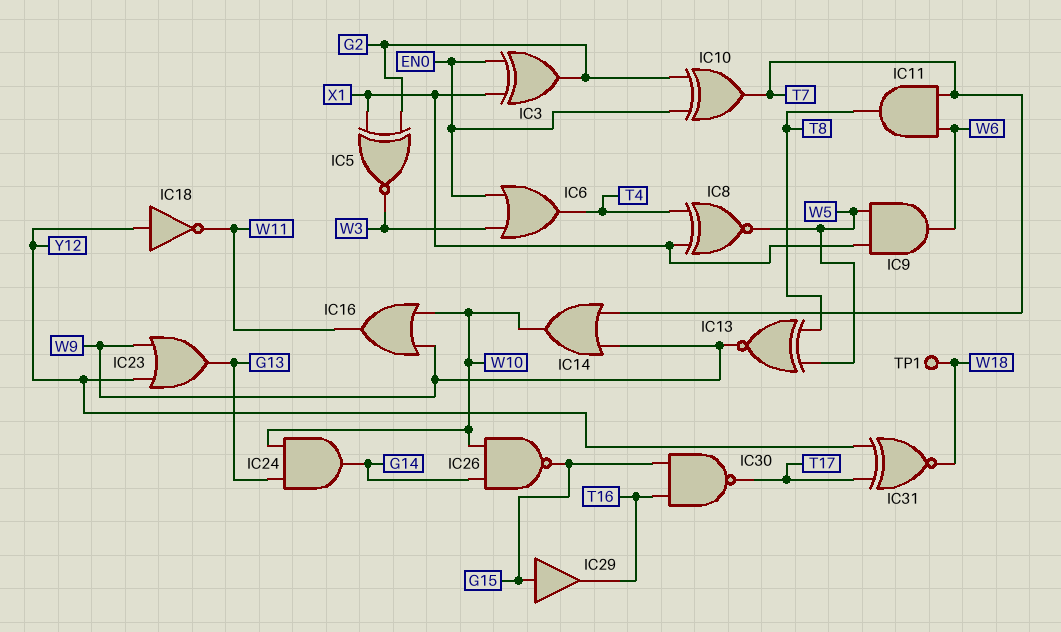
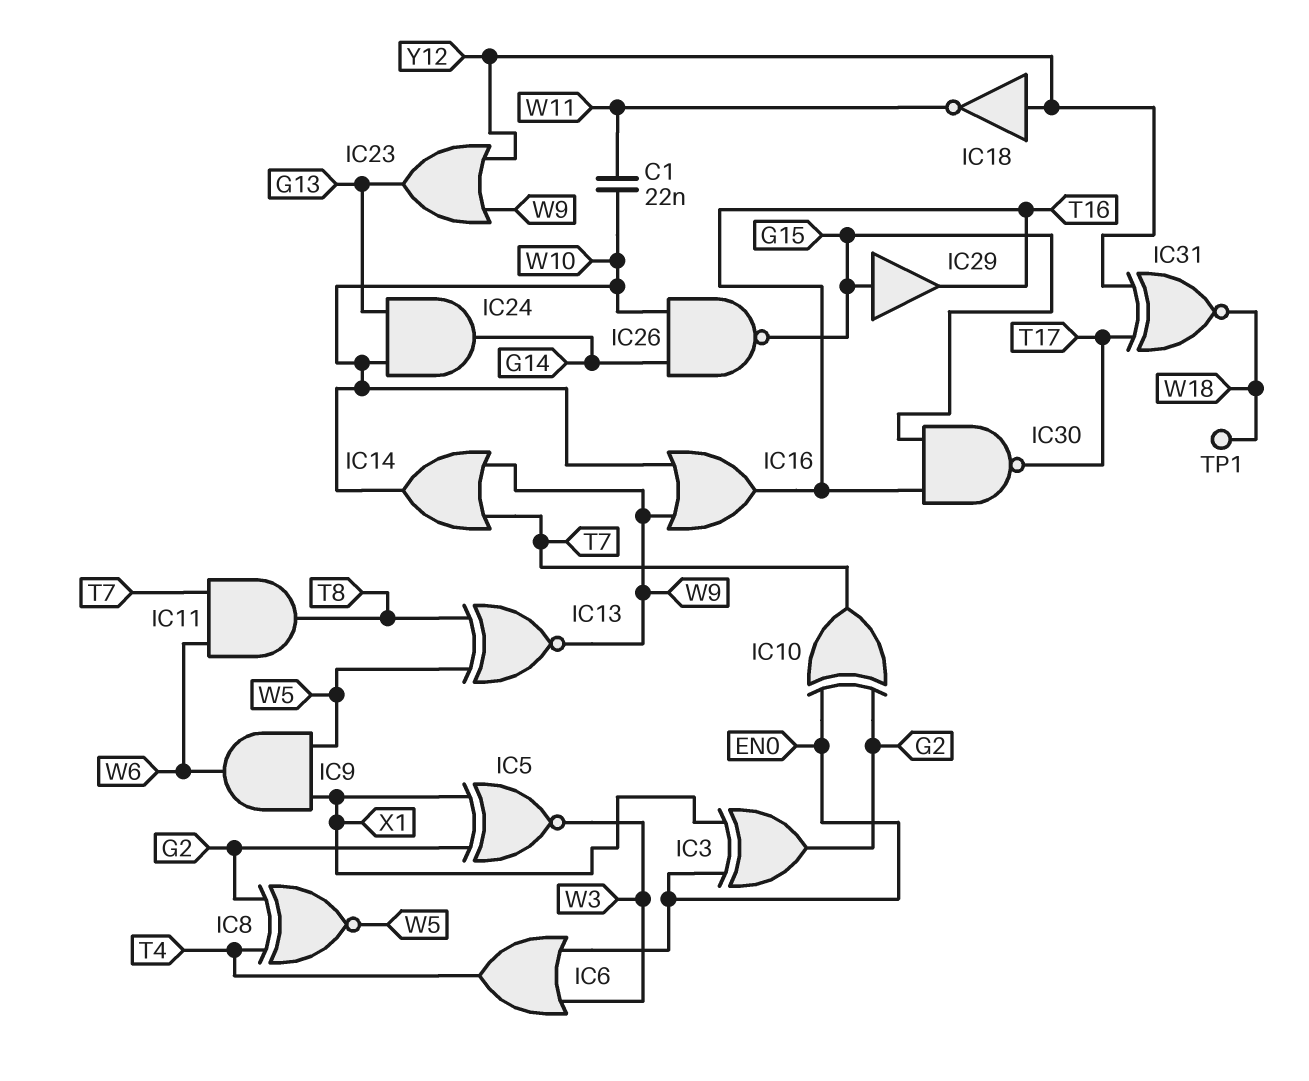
C1: none -> 22nF (W10, W11)
IC8: XNOR (in T4, in X1, out W5) -> XNOR (in G2, in T4, out W5)
IC16: OR (in W9, in W10, out W11) -> OR (in W9, in W10, out T16)

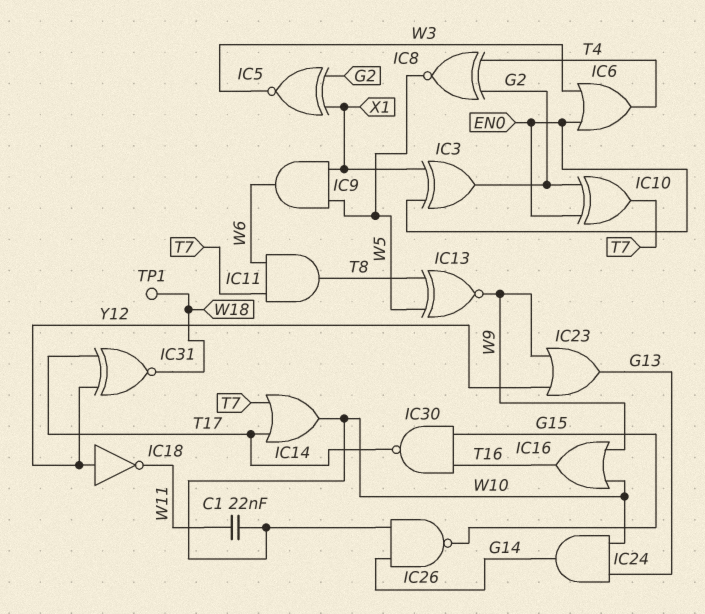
IC14: OR (in T7, in W9, out W10) -> OR (in T7, in T17, out W10)
IC29: buffer (in G15, out T16) -> none

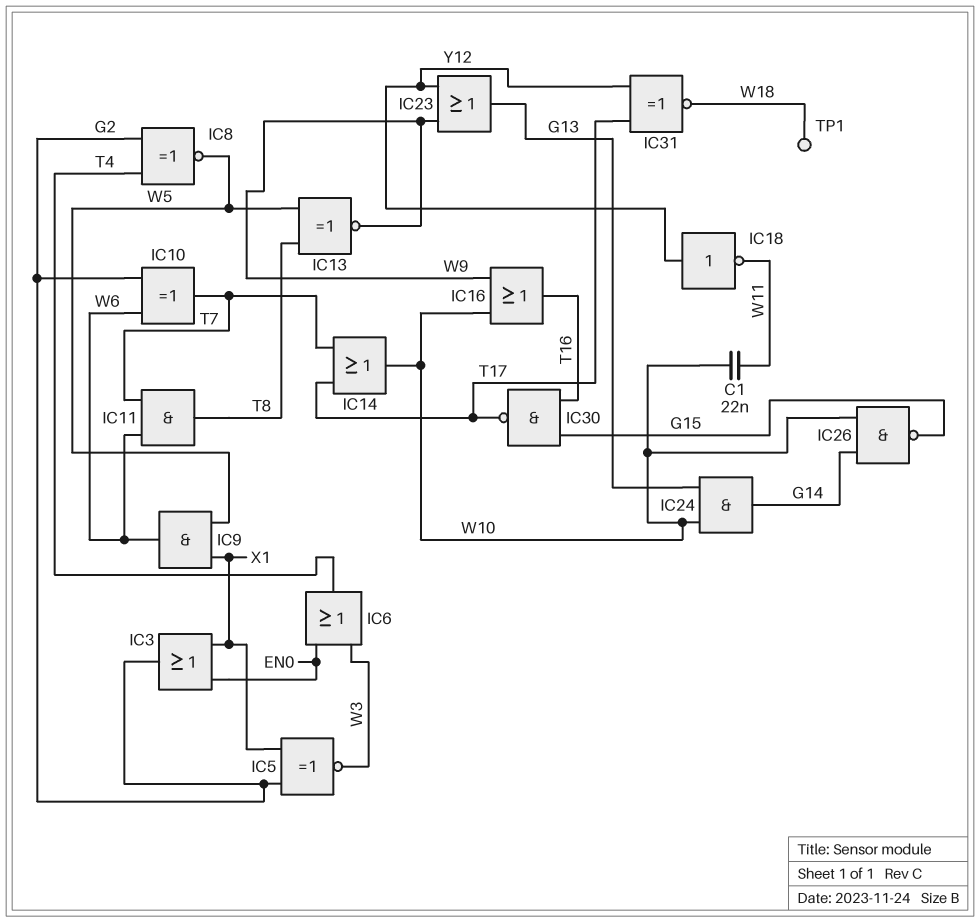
IC3: XOR (in EN0, in X1, out G2) -> OR (in EN0, in X1, out G2)
IC10: XOR (in EN0, in G2, out T7) -> XOR (in G2, in W6, out T7)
· · · · · · ·
> [Work required]: At the line containing "IC16: OR (in", begin reproducing the entries word for word, and continue through their last line. Leave out the pictures.

> [Answer]:
IC16: OR (in W9, in W10, out W11) -> OR (in W9, in W10, out T16)

IC14: OR (in T7, in W9, out W10) -> OR (in T7, in T17, out W10)
IC29: buffer (in G15, out T16) -> none

IC3: XOR (in EN0, in X1, out G2) -> OR (in EN0, in X1, out G2)
IC10: XOR (in EN0, in G2, out T7) -> XOR (in G2, in W6, out T7)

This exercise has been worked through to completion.